__Your instructions__. Put every line of the entries below into a JSON list of strings, one string per line, and skip blank lines. Leave the pictures out.

Dataset excerpts:
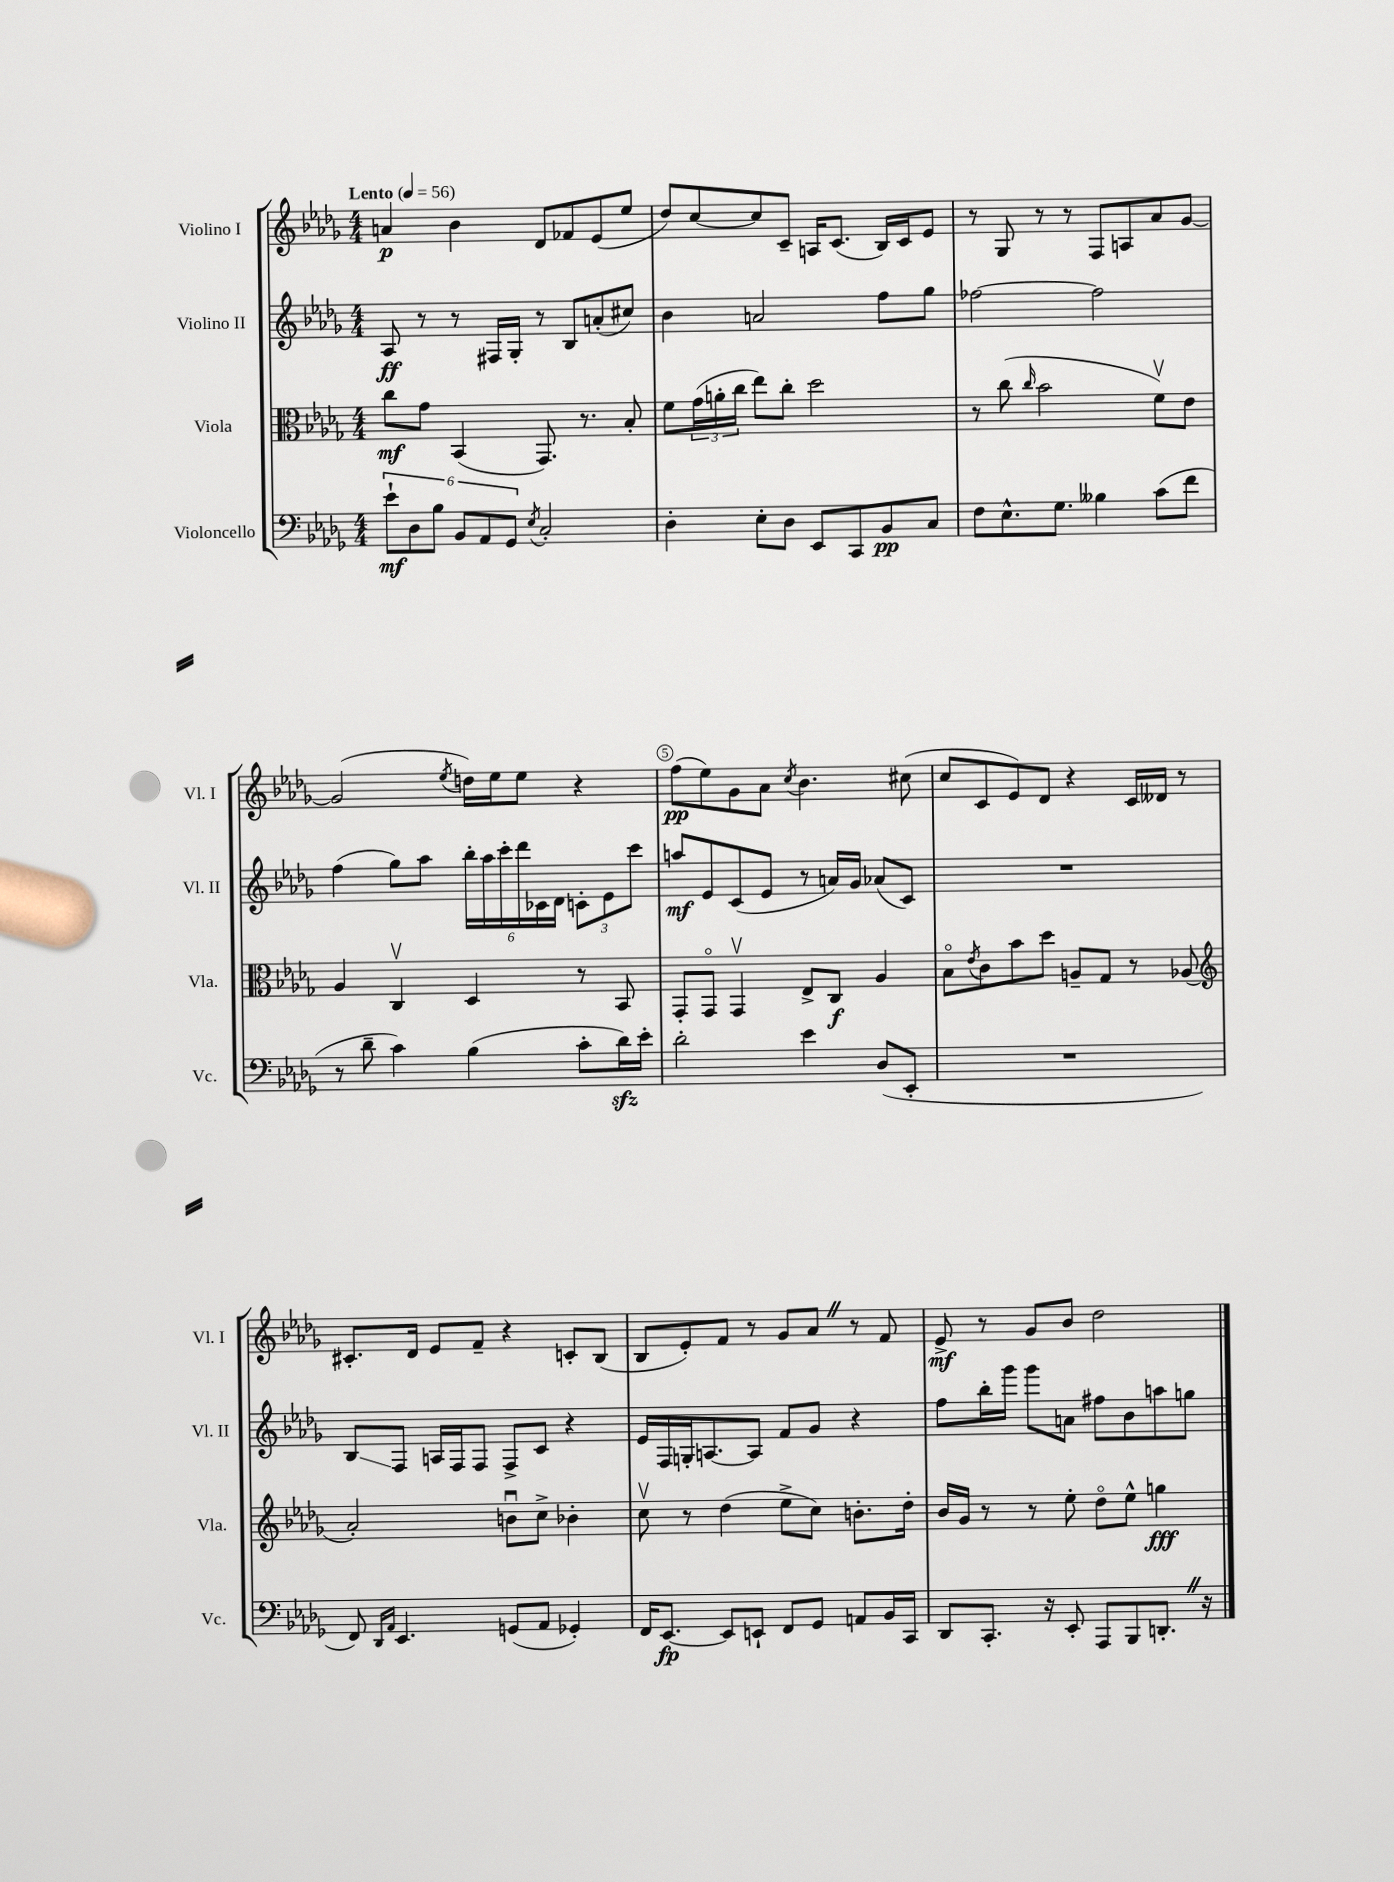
<<
\new StaffGroup <<
\new Staff = "s0" \with { instrumentName = "Violino I" shortInstrumentName = "Vl. I" } {
    \clef treble \key des \major \numericTimeSignature \time 4/4 \tempo "Lento" 4 = 56
    a'4\p bes'4 des'8 fes'8 ees'8( ees''8 |
    des''8) c''8~ c''8 c'8-- a16 c'8.( bes16) c'16 ees'8 |
    r8 ges8 r8 r8 f8 a8 aes'8 ges'8~ |
    ges'2( \acciaccatura { ees''8 } d''16) ees''16 ees''8 r4 |
    f''8\pp( ees''8) ges'8 aes'8 \acciaccatura { c''8 } bes'4. cis''8( |
    c''8 c'8 ees'8) des'8 r4 c'16 deses'16 r8 |
    cis'8.-. des'16 ees'8 f'8-- r4 c'8-. bes8( |
    bes8 ees'8-.) f'8 r8 ges'8 aes'8 \once \override BreathingSign.text = \markup { \musicglyph "scripts.caesura.straight" } \breathe r8 f'8 |
    ees'8->\mf r8 ges'8 bes'8 des''2 \bar "|." |
}
\new Staff = "s1" \with { instrumentName = "Violino II" shortInstrumentName = "Vl. II" } {
    \clef treble \key des \major \numericTimeSignature \time 4/4
    aes8\ff r8 r8 fis16 ges16-. r8 bes8 a'8-.( cis''8) |
    bes'4 a'2 f''8 ges''8 |
    fes''2~ fes''2 |
    f''4( ges''8) aes''8 \tuplet 6/4 { bes''16-. aes''16 c'''16-. des'''16 ces'16 des'16 } \tuplet 3/2 { c'8-. ees'8 c'''8 } |
    a''8\mf ees'8 c'8( ees'8 r8 a'16) ges'16 aes'8( c'8) |
    R1 |
    bes8\glissando f8 a16 f16 f8 f8-> c'8 r4 |
    ees'16 f16 g16-. a8.~ a8 f'8 ges'8 r4 |
    f''8 bes''16-. ges'''16 ges'''8 a'8 fis''8 bes'8 a''8 g''8 \bar "|." |
}
\new Staff = "s2" \with { instrumentName = "Viola" shortInstrumentName = "Vla." } {
    \clef alto \key des \major \numericTimeSignature \time 4/4
    c''8\mf ges'8 bes,4( ges,8.) r8. bes8-. |
    f'8 \tuplet 3/2 { ges'16( a'16-. c''16 } ees''8) c''8-. des''2 |
    r8 c''8( \grace { c''16 } bes'2 f'8\upbow) ees'8 |
    aes4 c4\upbow des4 r8 bes,8 |
    ges,8-. ges,8\flageolet ges,4\upbow ees8-> c8\f aes4 |
    bes8\flageolet \acciaccatura { ees'8 } c'8 bes'8 des''8 a8-- ges8 r8 aes8( |
    \clef treble aes'2-.) b'8\downbow c''8-> bes'4-. |
    c''8\upbow r8 des''4( ees''8-> c''8) b'8.-. des''16-. |
    bes'16 ges'16 r8 r8 ees''8-. des''8\flageolet ees''8-^ g''4\fff \bar "|." |
}
\new Staff = "s3" \with { instrumentName = "Violoncello" shortInstrumentName = "Vc." } {
    \clef bass \key des \major \numericTimeSignature \time 4/4
    \tuplet 6/4 { ees'8-!\mf des8 bes8 bes,8 aes,8 ges,8 } \acciaccatura { ees8 } c2-. |
    des4-. ees8-. des8 ees,8 c,8 bes,8\pp c8 |
    f8 ees8.-^ ges8. beses4 c'8( f'8 |
    r8 des'8-- c'4) bes4( c'8-. des'16\sfz) ees'16-. |
    des'2-. ees'4 des8( ees,8-. |
    R1 |
    f,8) \grace { des,16 aes,16 } ees,4. g,8( aes,8 ges,4-.) |
    f,16 ees,8.~\fp ees,8 e,8-! f,8 ges,8 a,8 bes,16 c,16 |
    des,8 c,8.-. r16 ees,8-. aes,,8 bes,,8 d,8.-. \once \override BreathingSign.text = \markup { \musicglyph "scripts.caesura.straight" } \breathe r16 \bar "|." |
}
>>
>>
\layout { \context { \Score \override BarNumber.break-visibility = ##(#f #t #t) barNumberVisibility = #(every-nth-bar-number-visible 5) \override BarNumber.stencil = #(make-stencil-circler 0.1 0.3 ly:text-interface::print) } }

__Written response__.
[
  "<<",
  "\\new StaffGroup <<",
  "\\new Staff = \"s0\" \\with { instrumentName = \"Violino I\" shortInstrumentName = \"Vl. I\" } {",
  "    \\clef treble \\key des \\major \\numericTimeSignature \\time 4/4 \\tempo \"Lento\" 4 = 56",
  "    a'4\\p bes'4 des'8 fes'8 ees'8( ees''8 |",
  "    des''8) c''8~ c''8 c'8-- a16 c'8.( bes16) c'16 ees'8 |",
  "    r8 ges8 r8 r8 f8 a8 aes'8 ges'8~ |",
  "    ges'2( \\acciaccatura { ees''8 } d''16) ees''16 ees''8 r4 |",
  "    f''8\\pp( ees''8) ges'8 aes'8 \\acciaccatura { c''8 } bes'4. cis''8( |",
  "    c''8 c'8 ees'8) des'8 r4 c'16 deses'16 r8 |",
  "    cis'8.-. des'16 ees'8 f'8-- r4 c'8-. bes8( |",
  "    bes8 ees'8-.) f'8 r8 ges'8 aes'8 \\once \\override BreathingSign.text = \\markup { \\musicglyph \"scripts.caesura.straight\" } \\breathe r8 f'8 |",
  "    ees'8->\\mf r8 ges'8 bes'8 des''2 \\bar \"|.\" |",
  "}",
  "\\new Staff = \"s1\" \\with { instrumentName = \"Violino II\" shortInstrumentName = \"Vl. II\" } {",
  "    \\clef treble \\key des \\major \\numericTimeSignature \\time 4/4",
  "    aes8\\ff r8 r8 fis16 ges16-. r8 bes8 a'8-.( cis''8) |",
  "    bes'4 a'2 f''8 ges''8 |",
  "    fes''2~ fes''2 |",
  "    f''4( ges''8) aes''8 \\tuplet 6/4 { bes''16-. aes''16 c'''16-. des'''16 ces'16 des'16 } \\tuplet 3/2 { c'8-. ees'8 c'''8 } |",
  "    a''8\\mf ees'8 c'8( ees'8 r8 a'16) ges'16 aes'8( c'8) |",
  "    R1 |",
  "    bes8\\glissando f8 a16 f16 f8 f8-> c'8 r4 |",
  "    ees'16 f16 g16-. a8.~ a8 f'8 ges'8 r4 |",
  "    f''8 bes''16-. ges'''16 ges'''8 a'8 fis''8 bes'8 a''8 g''8 \\bar \"|.\" |",
  "}",
  "\\new Staff = \"s2\" \\with { instrumentName = \"Viola\" shortInstrumentName = \"Vla.\" } {",
  "    \\clef alto \\key des \\major \\numericTimeSignature \\time 4/4",
  "    c''8\\mf ges'8 bes,4( ges,8.) r8. bes8-. |",
  "    f'8 \\tuplet 3/2 { ges'16( a'16-. c''16 } ees''8) c''8-. des''2 |",
  "    r8 c''8( \\grace { c''16 } bes'2 f'8\\upbow) ees'8 |",
  "    aes4 c4\\upbow des4 r8 bes,8 |",
  "    ges,8-. ges,8\\flageolet ges,4\\upbow ees8-> c8\\f aes4 |",
  "    bes8\\flageolet \\acciaccatura { ees'8 } c'8 bes'8 des''8 a8-- ges8 r8 aes8( |",
  "    \\clef treble aes'2-.) b'8\\downbow c''8-> bes'4-. |",
  "    c''8\\upbow r8 des''4( ees''8-> c''8) b'8.-. des''16-. |",
  "    bes'16 ges'16 r8 r8 ees''8-. des''8\\flageolet ees''8-^ g''4\\fff \\bar \"|.\" |",
  "}",
  "\\new Staff = \"s3\" \\with { instrumentName = \"Violoncello\" shortInstrumentName = \"Vc.\" } {",
  "    \\clef bass \\key des \\major \\numericTimeSignature \\time 4/4",
  "    \\tuplet 6/4 { ees'8-!\\mf des8 bes8 bes,8 aes,8 ges,8 } \\acciaccatura { ees8 } c2-. |",
  "    des4-. ees8-. des8 ees,8 c,8 bes,8\\pp c8 |",
  "    f8 ees8.-^ ges8. beses4 c'8( f'8 |",
  "    r8 des'8-- c'4) bes4( c'8-. des'16\\sfz) ees'16-. |",
  "    des'2-. ees'4 des8( ees,8-. |",
  "    R1 |",
  "    f,8) \\grace { des,16 aes,16 } ees,4. g,8( aes,8 ges,4-.) |",
  "    f,16 ees,8.~\\fp ees,8 e,8-! f,8 ges,8 a,8 bes,16 c,16 |",
  "    des,8 c,8.-. r16 ees,8-. aes,,8 bes,,8 d,8.-. \\once \\override BreathingSign.text = \\markup { \\musicglyph \"scripts.caesura.straight\" } \\breathe r16 \\bar \"|.\" |",
  "}",
  ">>",
  ">>",
  "\\layout { \\context { \\Score \\override BarNumber.break-visibility = ##(#f #t #t) barNumberVisibility = #(every-nth-bar-number-visible 5) \\override BarNumber.stencil = #(make-stencil-circler 0.1 0.3 ly:text-interface::print) } }"
]